§ TASK OBJECTIVE: One part of the entries below is wanted: the lines from the one containing "left) | barco/azul" through the one containing "recolor | cohete/turquesa". Write those out exactly and nothing else.

===== AVAILABLE DATA

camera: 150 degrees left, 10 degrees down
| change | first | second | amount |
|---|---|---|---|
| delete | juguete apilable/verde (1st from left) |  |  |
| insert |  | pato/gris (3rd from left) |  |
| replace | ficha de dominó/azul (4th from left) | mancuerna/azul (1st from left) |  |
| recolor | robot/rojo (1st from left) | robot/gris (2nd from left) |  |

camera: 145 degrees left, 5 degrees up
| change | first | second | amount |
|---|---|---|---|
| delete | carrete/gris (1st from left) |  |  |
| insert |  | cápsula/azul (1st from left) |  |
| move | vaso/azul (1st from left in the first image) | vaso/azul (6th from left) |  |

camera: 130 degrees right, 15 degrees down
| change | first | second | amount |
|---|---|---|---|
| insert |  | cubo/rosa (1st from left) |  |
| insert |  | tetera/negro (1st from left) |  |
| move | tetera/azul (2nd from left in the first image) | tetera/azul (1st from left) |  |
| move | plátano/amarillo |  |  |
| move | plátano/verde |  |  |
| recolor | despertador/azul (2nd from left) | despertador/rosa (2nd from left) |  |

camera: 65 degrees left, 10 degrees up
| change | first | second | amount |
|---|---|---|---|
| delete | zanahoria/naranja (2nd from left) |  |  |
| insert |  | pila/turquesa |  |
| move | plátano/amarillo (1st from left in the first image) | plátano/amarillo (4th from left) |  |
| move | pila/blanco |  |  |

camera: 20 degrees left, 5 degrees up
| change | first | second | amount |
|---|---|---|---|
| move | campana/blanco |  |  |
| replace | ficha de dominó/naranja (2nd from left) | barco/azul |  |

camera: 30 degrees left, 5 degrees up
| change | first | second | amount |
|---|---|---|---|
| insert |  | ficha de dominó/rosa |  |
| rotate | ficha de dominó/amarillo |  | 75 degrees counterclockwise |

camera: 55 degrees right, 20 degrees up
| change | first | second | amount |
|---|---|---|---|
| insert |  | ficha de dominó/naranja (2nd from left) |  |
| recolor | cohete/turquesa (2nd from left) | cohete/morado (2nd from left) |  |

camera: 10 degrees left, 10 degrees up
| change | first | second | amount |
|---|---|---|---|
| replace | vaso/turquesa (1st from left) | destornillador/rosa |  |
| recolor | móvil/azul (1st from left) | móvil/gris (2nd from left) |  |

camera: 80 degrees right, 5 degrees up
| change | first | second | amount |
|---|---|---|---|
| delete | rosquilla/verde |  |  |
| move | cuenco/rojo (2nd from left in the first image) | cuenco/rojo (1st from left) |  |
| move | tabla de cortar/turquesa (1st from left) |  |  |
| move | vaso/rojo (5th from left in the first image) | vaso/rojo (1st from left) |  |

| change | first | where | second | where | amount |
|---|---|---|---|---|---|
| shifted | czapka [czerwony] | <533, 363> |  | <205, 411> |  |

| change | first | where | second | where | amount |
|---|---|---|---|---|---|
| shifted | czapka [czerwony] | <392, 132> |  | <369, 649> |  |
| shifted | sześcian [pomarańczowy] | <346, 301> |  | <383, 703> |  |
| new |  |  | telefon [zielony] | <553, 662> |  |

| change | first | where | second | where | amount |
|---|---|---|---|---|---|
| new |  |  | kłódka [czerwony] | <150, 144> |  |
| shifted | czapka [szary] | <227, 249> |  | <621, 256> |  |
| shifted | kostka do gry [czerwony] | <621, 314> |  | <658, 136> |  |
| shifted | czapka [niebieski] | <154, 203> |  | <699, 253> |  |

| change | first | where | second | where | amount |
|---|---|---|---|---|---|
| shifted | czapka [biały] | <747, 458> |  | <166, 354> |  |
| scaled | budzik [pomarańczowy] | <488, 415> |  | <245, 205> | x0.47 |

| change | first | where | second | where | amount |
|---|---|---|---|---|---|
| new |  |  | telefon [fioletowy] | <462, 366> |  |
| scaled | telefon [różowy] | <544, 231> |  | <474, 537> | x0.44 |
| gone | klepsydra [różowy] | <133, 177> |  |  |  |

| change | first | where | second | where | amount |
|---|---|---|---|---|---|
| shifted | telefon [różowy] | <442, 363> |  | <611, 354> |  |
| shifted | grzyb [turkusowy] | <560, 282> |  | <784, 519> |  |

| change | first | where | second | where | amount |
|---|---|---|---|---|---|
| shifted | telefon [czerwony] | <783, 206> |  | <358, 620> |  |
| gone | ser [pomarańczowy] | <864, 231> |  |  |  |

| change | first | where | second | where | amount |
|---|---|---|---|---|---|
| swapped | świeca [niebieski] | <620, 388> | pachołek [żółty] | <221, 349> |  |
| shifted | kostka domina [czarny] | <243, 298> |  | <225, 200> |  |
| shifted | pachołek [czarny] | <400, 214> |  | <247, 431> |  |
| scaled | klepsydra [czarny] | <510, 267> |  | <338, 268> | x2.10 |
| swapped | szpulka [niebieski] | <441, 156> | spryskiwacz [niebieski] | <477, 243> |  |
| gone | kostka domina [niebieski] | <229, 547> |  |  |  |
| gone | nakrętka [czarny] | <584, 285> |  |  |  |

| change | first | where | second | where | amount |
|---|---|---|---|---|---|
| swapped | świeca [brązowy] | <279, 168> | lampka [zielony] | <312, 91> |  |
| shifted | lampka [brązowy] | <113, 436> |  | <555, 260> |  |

==========

§ EXERCISE RESPONSE:
| replace | ficha de dominó/naranja (2nd from left) | barco/azul |  |

camera: 30 degrees left, 5 degrees up
| change | first | second | amount |
|---|---|---|---|
| insert |  | ficha de dominó/rosa |  |
| rotate | ficha de dominó/amarillo |  | 75 degrees counterclockwise |

camera: 55 degrees right, 20 degrees up
| change | first | second | amount |
|---|---|---|---|
| insert |  | ficha de dominó/naranja (2nd from left) |  |
| recolor | cohete/turquesa (2nd from left) | cohete/morado (2nd from left) |  |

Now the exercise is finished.